**What you have to do**
First find the line with "TEMP pin OUT: VP -> D12", then reproduce it and all following lines of the data to the end, exactly and with no pictures, adding nothing.

**Data shown**

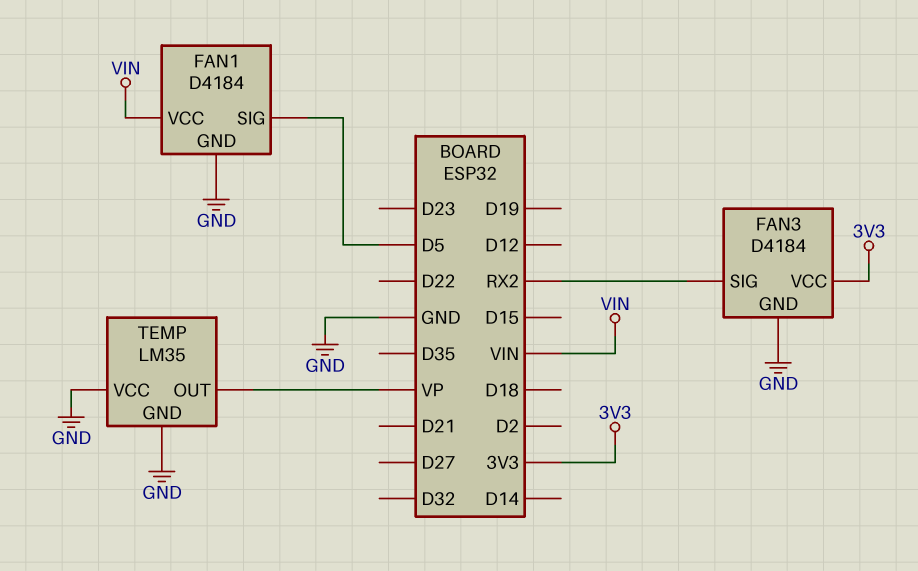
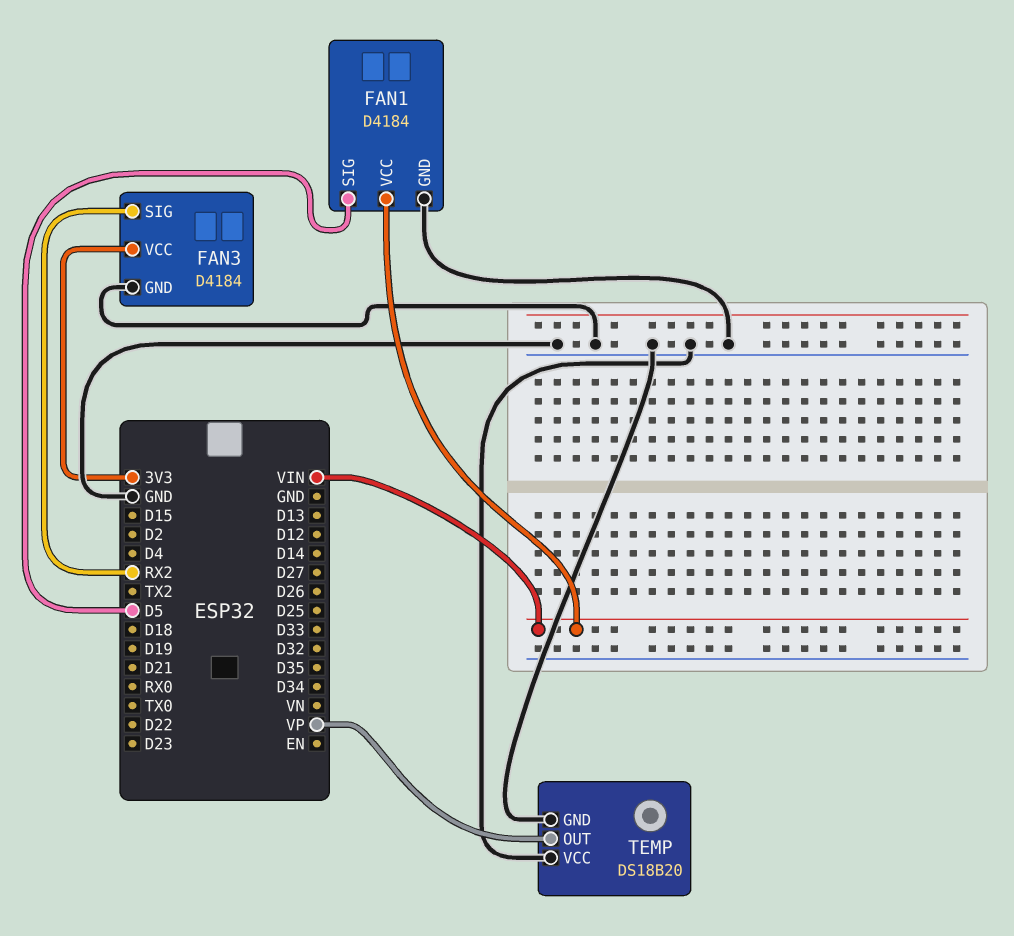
TEMP: LM35 -> DS18B20

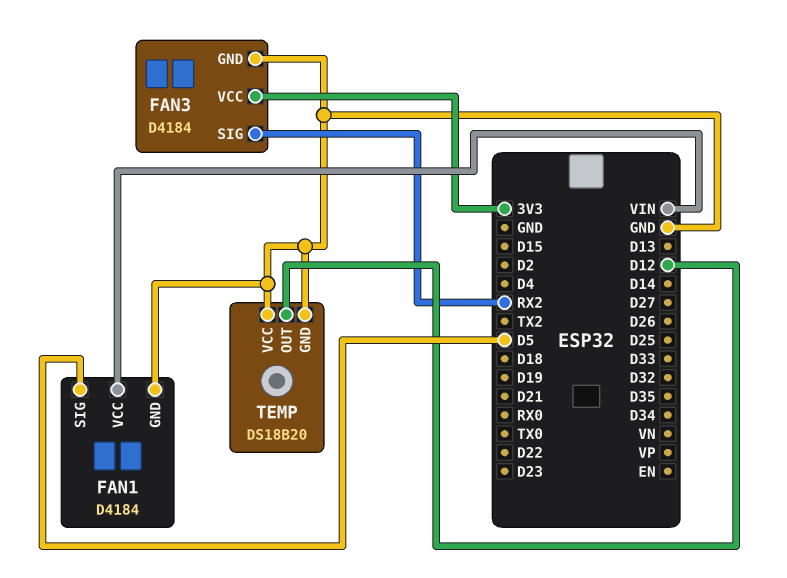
TEMP pin OUT: VP -> D12

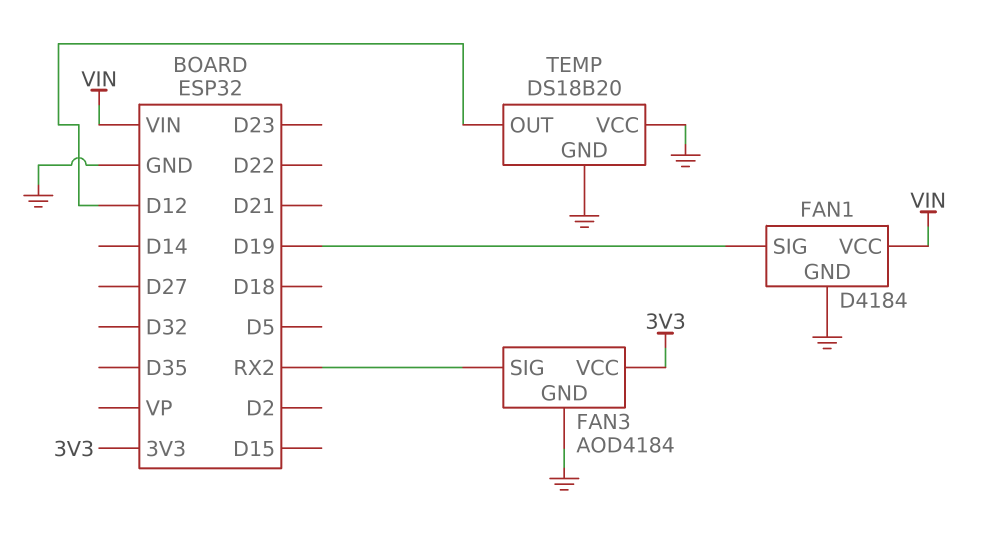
FAN1 pin SIG: D5 -> D19
FAN3: D4184 -> AOD4184

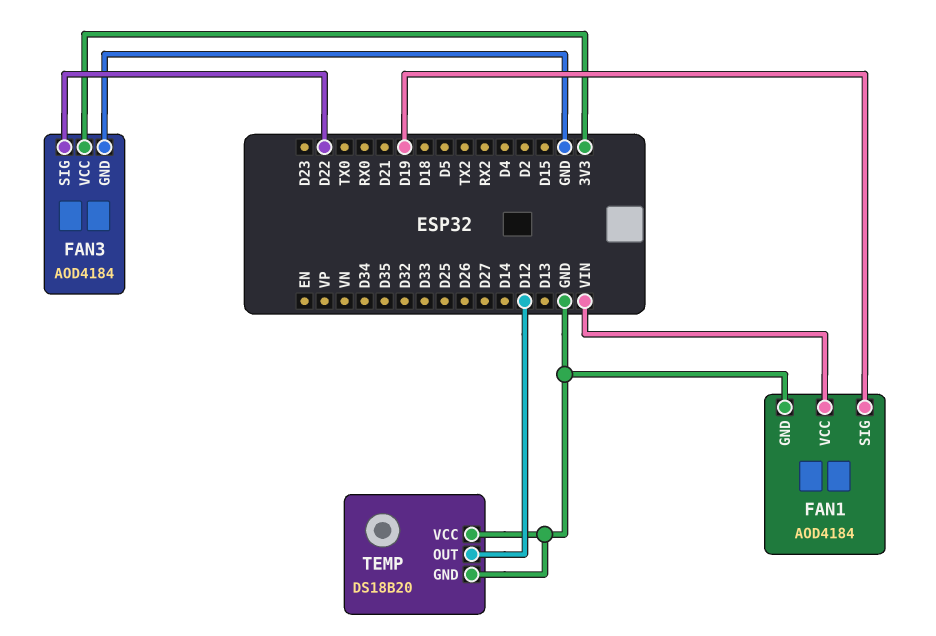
FAN1: D4184 -> AOD4184
FAN3 pin SIG: RX2 -> D22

**Solution to the problem**
TEMP pin OUT: VP -> D12

FAN1 pin SIG: D5 -> D19
FAN3: D4184 -> AOD4184

FAN1: D4184 -> AOD4184
FAN3 pin SIG: RX2 -> D22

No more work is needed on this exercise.